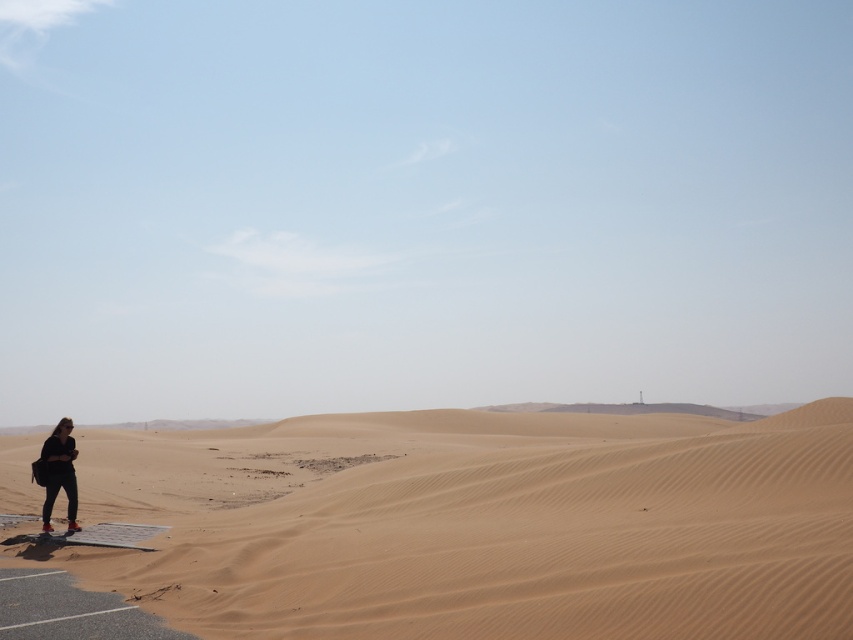
Question: Which point is farther to the camera?

Choices:
 (A) sandy beige dunes at lower left
 (B) matte black jacket at lower left

Answer: (B)

Question: Does sandy beige dunes at lower left have a lesser width compared to matte black jacket at lower left?

Choices:
 (A) yes
 (B) no

Answer: (B)

Question: Does sandy beige dunes at lower left appear over matte black jacket at lower left?

Choices:
 (A) no
 (B) yes

Answer: (A)

Question: Which of the following is the closest to the observer?

Choices:
 (A) (746, 490)
 (B) (42, 513)

Answer: (A)

Question: Which point appears farthest from the camera in this image?

Choices:
 (A) (427, 620)
 (B) (68, 442)

Answer: (B)

Question: Is sandy beige dunes at lower left closer to the viewer compared to matte black jacket at lower left?

Choices:
 (A) yes
 (B) no

Answer: (A)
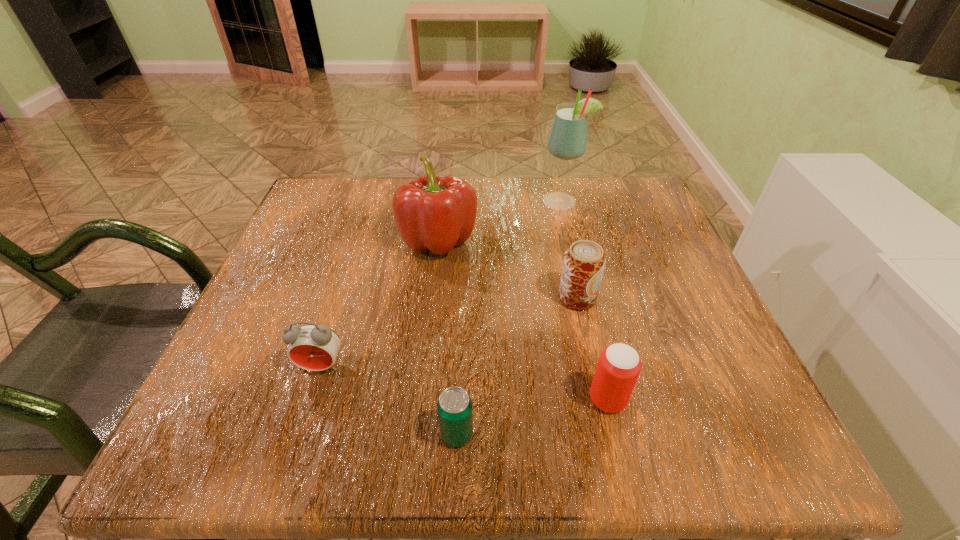
Image resolution: width=960 pixels, height=540 pixels. I want to click on free space at the near edge, so click(331, 407).

Find the location of a particular element. Image resolution: width=960 pixels, height=540 pixels. free space at the left edge of the desktop is located at coordinates [x=334, y=319].

The height and width of the screenshot is (540, 960). What are the coordinates of `vacant area at the right edge of the desktop` in the screenshot? It's located at (681, 382).

The width and height of the screenshot is (960, 540). In the image, there is a desktop. What are the coordinates of `free space at the far left corner` in the screenshot? It's located at (351, 199).

In the image, there is a desktop. Where is `blank space at the near left corner`? blank space at the near left corner is located at coordinates (290, 407).

Identify the location of vacant space at the near right corner of the desktop. Image resolution: width=960 pixels, height=540 pixels. (740, 413).

The image size is (960, 540). In order to click on blank region between the leftmost object and the farthest beer can in this screenshot , I will do `click(449, 332)`.

Locate an element on the screen. This screenshot has height=540, width=960. free space between the alarm clock and the farthest beer can is located at coordinates (449, 332).

I want to click on vacant area between the third farthest object and the fifth farthest object, so click(x=592, y=349).

Image resolution: width=960 pixels, height=540 pixels. I want to click on unoccupied position between the third farthest object and the third nearest object, so click(x=449, y=332).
______
## REQUIRED WORK
Quote the whole listing above word for word, leaving out the picture markers.

## PROBLEM SOLUTION
Question: Which point is farther to the camera?

Choices:
 (A) sandy beige dunes at lower left
 (B) matte black jacket at lower left

Answer: (B)

Question: Does sandy beige dunes at lower left have a lesser width compared to matte black jacket at lower left?

Choices:
 (A) yes
 (B) no

Answer: (B)

Question: Does sandy beige dunes at lower left appear over matte black jacket at lower left?

Choices:
 (A) no
 (B) yes

Answer: (A)

Question: Which of the following is the closest to the observer?

Choices:
 (A) (746, 490)
 (B) (42, 513)

Answer: (A)

Question: Which point appears farthest from the camera in this image?

Choices:
 (A) (427, 620)
 (B) (68, 442)

Answer: (B)

Question: Is sandy beige dunes at lower left closer to the viewer compared to matte black jacket at lower left?

Choices:
 (A) yes
 (B) no

Answer: (A)
Image resolution: width=960 pixels, height=540 pixels. I want to click on free space at the near edge, so click(331, 407).

Find the location of a particular element. Image resolution: width=960 pixels, height=540 pixels. free space at the left edge of the desktop is located at coordinates [x=334, y=319].

The height and width of the screenshot is (540, 960). What are the coordinates of `vacant area at the right edge of the desktop` in the screenshot? It's located at (681, 382).

The width and height of the screenshot is (960, 540). In the image, there is a desktop. What are the coordinates of `free space at the far left corner` in the screenshot? It's located at (351, 199).

In the image, there is a desktop. Where is `blank space at the near left corner`? blank space at the near left corner is located at coordinates (290, 407).

Identify the location of vacant space at the near right corner of the desktop. Image resolution: width=960 pixels, height=540 pixels. (740, 413).

The image size is (960, 540). In order to click on blank region between the leftmost object and the farthest beer can in this screenshot , I will do `click(449, 332)`.

Locate an element on the screen. This screenshot has height=540, width=960. free space between the alarm clock and the farthest beer can is located at coordinates (449, 332).

I want to click on vacant area between the third farthest object and the fifth farthest object, so click(x=592, y=349).

Image resolution: width=960 pixels, height=540 pixels. I want to click on unoccupied position between the third farthest object and the third nearest object, so click(x=449, y=332).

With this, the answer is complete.